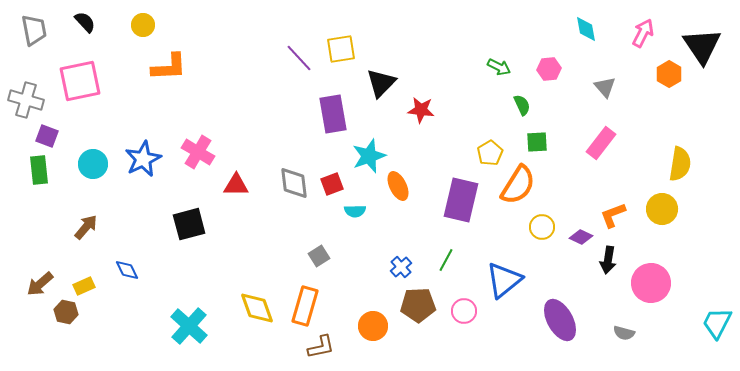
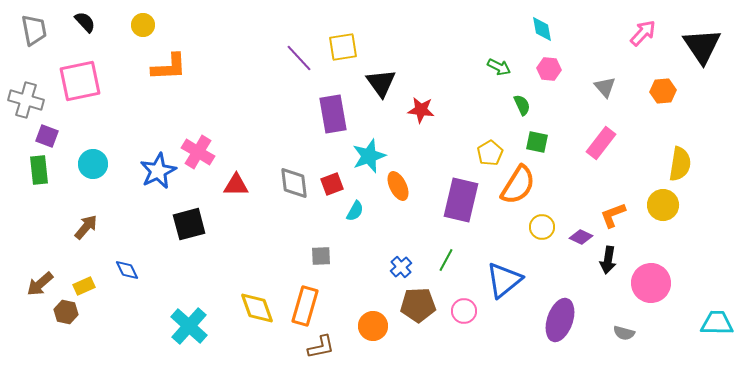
cyan diamond at (586, 29): moved 44 px left
pink arrow at (643, 33): rotated 16 degrees clockwise
yellow square at (341, 49): moved 2 px right, 2 px up
pink hexagon at (549, 69): rotated 10 degrees clockwise
orange hexagon at (669, 74): moved 6 px left, 17 px down; rotated 25 degrees clockwise
black triangle at (381, 83): rotated 20 degrees counterclockwise
green square at (537, 142): rotated 15 degrees clockwise
blue star at (143, 159): moved 15 px right, 12 px down
yellow circle at (662, 209): moved 1 px right, 4 px up
cyan semicircle at (355, 211): rotated 60 degrees counterclockwise
gray square at (319, 256): moved 2 px right; rotated 30 degrees clockwise
purple ellipse at (560, 320): rotated 48 degrees clockwise
cyan trapezoid at (717, 323): rotated 64 degrees clockwise
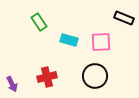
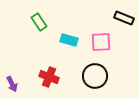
red cross: moved 2 px right; rotated 36 degrees clockwise
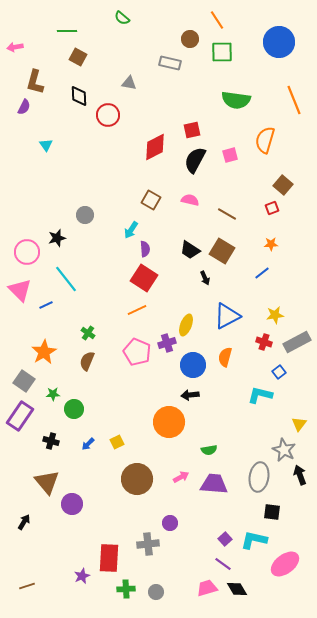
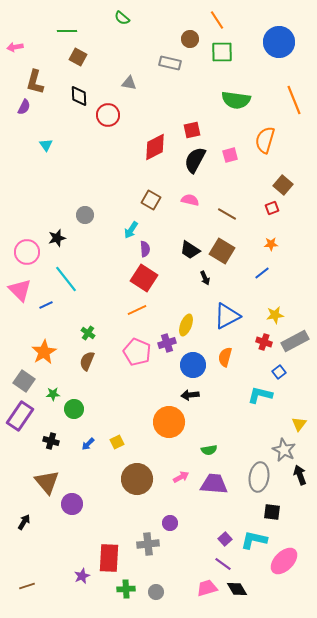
gray rectangle at (297, 342): moved 2 px left, 1 px up
pink ellipse at (285, 564): moved 1 px left, 3 px up; rotated 8 degrees counterclockwise
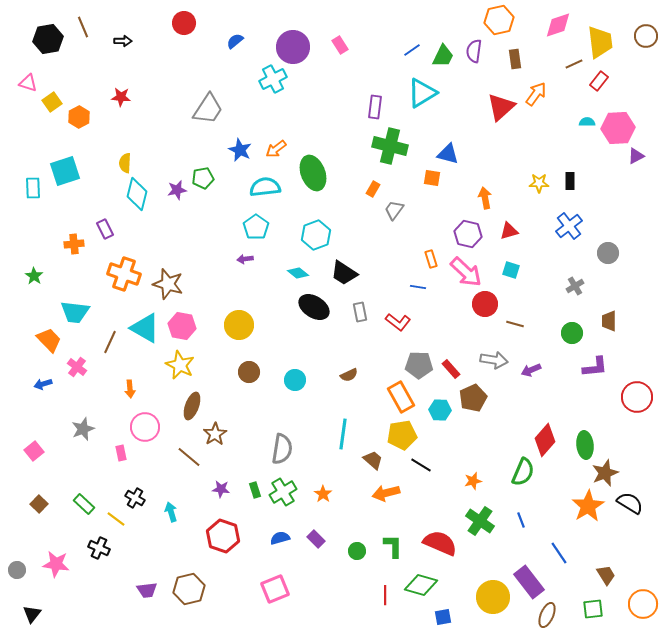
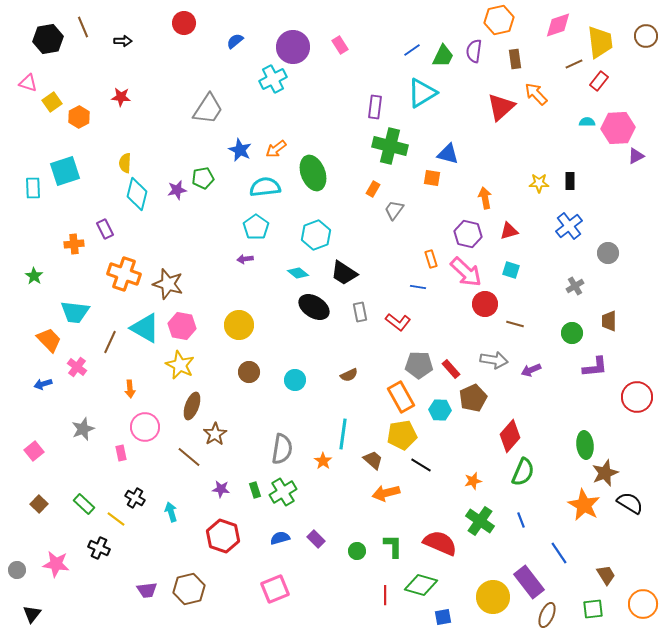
orange arrow at (536, 94): rotated 80 degrees counterclockwise
red diamond at (545, 440): moved 35 px left, 4 px up
orange star at (323, 494): moved 33 px up
orange star at (588, 506): moved 4 px left, 1 px up; rotated 12 degrees counterclockwise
•••
▸ Exercise prompt:
Starting from the first line of the entries above, print each line exactly until the line containing "red cross: moved" has been printed, and skip the pictures.

▸ Answer to this task:
cyan diamond at (586, 29): moved 44 px left
pink arrow at (643, 33): rotated 16 degrees clockwise
yellow square at (341, 49): moved 2 px right, 2 px up
pink hexagon at (549, 69): rotated 10 degrees clockwise
orange hexagon at (669, 74): moved 6 px left, 17 px down; rotated 25 degrees clockwise
black triangle at (381, 83): rotated 20 degrees counterclockwise
green square at (537, 142): rotated 15 degrees clockwise
blue star at (143, 159): moved 15 px right, 12 px down
yellow circle at (662, 209): moved 1 px right, 4 px up
cyan semicircle at (355, 211): rotated 60 degrees counterclockwise
gray square at (319, 256): moved 2 px right; rotated 30 degrees clockwise
purple ellipse at (560, 320): rotated 48 degrees clockwise
cyan trapezoid at (717, 323): rotated 64 degrees clockwise
red cross: moved 2 px right; rotated 36 degrees clockwise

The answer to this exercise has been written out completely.